• [Try it] Down to the last line, transcribe the records verbatim and exclude the images.

(Records from a dataset)
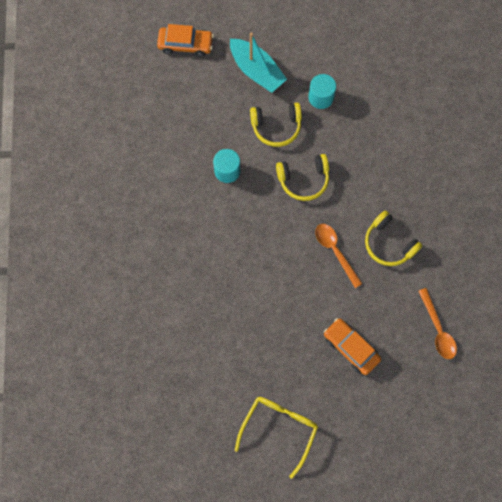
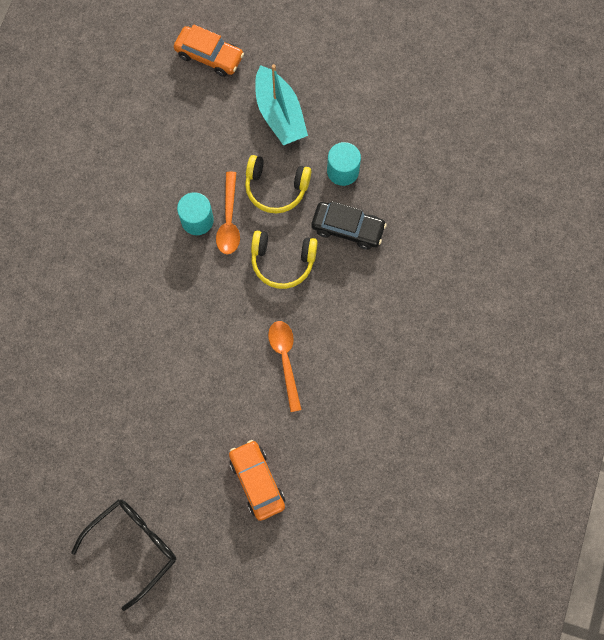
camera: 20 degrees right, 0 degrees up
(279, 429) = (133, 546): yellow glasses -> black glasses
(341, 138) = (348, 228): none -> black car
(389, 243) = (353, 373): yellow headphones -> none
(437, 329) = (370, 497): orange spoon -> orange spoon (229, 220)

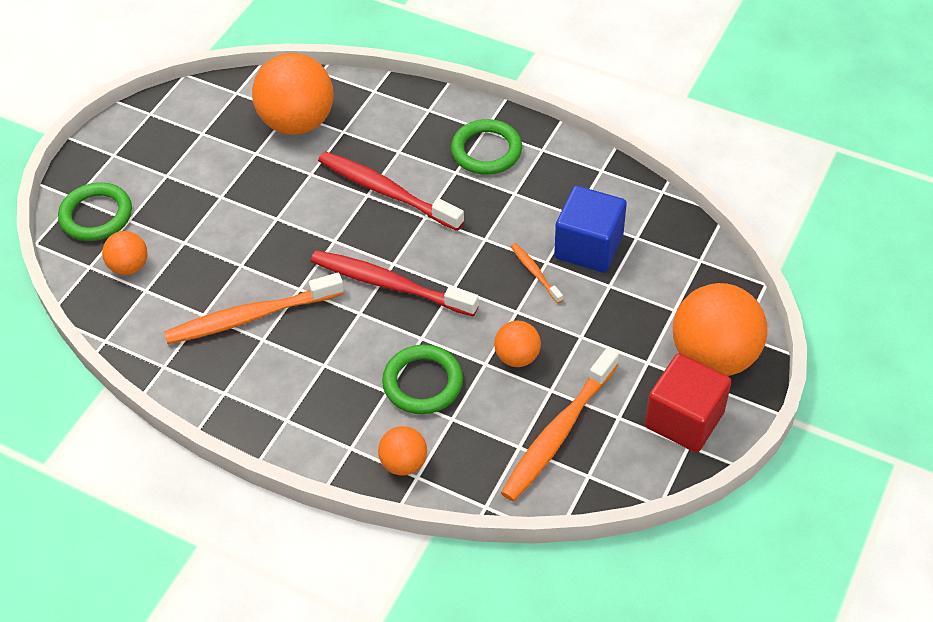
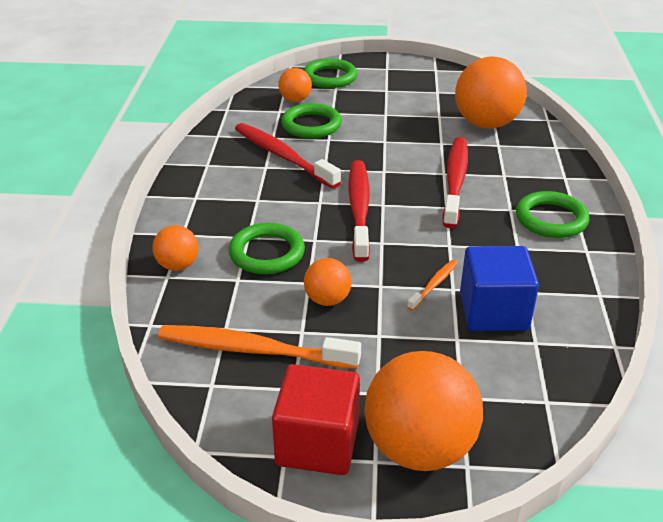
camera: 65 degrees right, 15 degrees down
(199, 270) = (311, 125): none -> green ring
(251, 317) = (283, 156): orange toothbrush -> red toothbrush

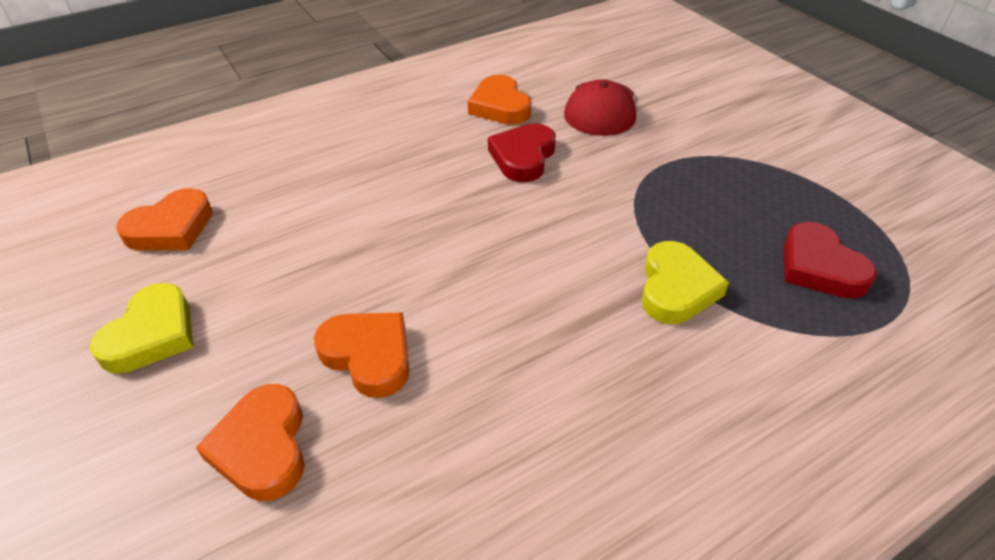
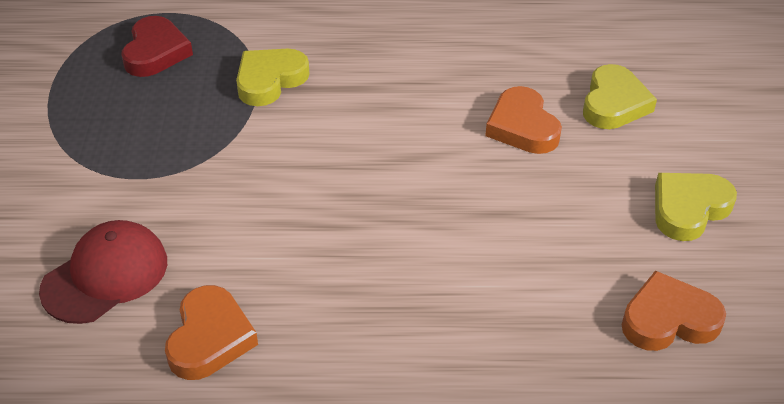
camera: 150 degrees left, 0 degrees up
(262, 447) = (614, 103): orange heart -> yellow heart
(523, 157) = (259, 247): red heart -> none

• [Output below]
camera: 20 degrees right, 0 degrees up
(279, 429) = (133, 546): yellow glasses -> black glasses
(341, 138) = (348, 228): none -> black car
(389, 243) = (353, 373): yellow headphones -> none
(437, 329) = (370, 497): orange spoon -> orange spoon (229, 220)

camera: 65 degrees right, 15 degrees down
(199, 270) = (311, 125): none -> green ring
(251, 317) = (283, 156): orange toothbrush -> red toothbrush

camera: 150 degrees left, 0 degrees up
(262, 447) = (614, 103): orange heart -> yellow heart
(523, 157) = (259, 247): red heart -> none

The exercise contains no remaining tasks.